▶ PROBLEM TO SOLVE: Pick out every line below that contains the word "moon", and copy each one.

Spatial grounding data:
----

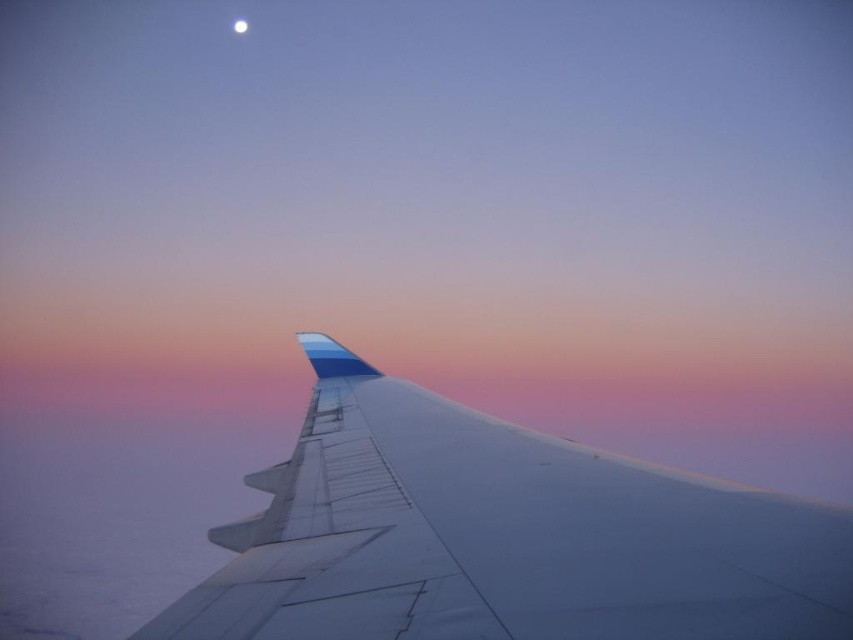
Question: Which point is closer to the camera?

Choices:
 (A) white matte airplane wing at center
 (B) white glossy moon at upper center

Answer: (A)

Question: Observing the image, what is the correct spatial positioning of white matte airplane wing at center in reference to white glossy moon at upper center?

Choices:
 (A) above
 (B) below

Answer: (B)

Question: Which point appears farthest from the camera in this image?

Choices:
 (A) (239, 32)
 (B) (502, 538)

Answer: (A)

Question: Does white matte airplane wing at center come in front of white glossy moon at upper center?

Choices:
 (A) yes
 (B) no

Answer: (A)

Question: From the image, what is the correct spatial relationship of white matte airplane wing at center in relation to white glossy moon at upper center?

Choices:
 (A) right
 (B) left

Answer: (A)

----

▶ TASK RESPONSE:
 (B) white glossy moon at upper center
Question: Observing the image, what is the correct spatial positioning of white matte airplane wing at center in reference to white glossy moon at upper center?
Question: Does white matte airplane wing at center come in front of white glossy moon at upper center?
Question: From the image, what is the correct spatial relationship of white matte airplane wing at center in relation to white glossy moon at upper center?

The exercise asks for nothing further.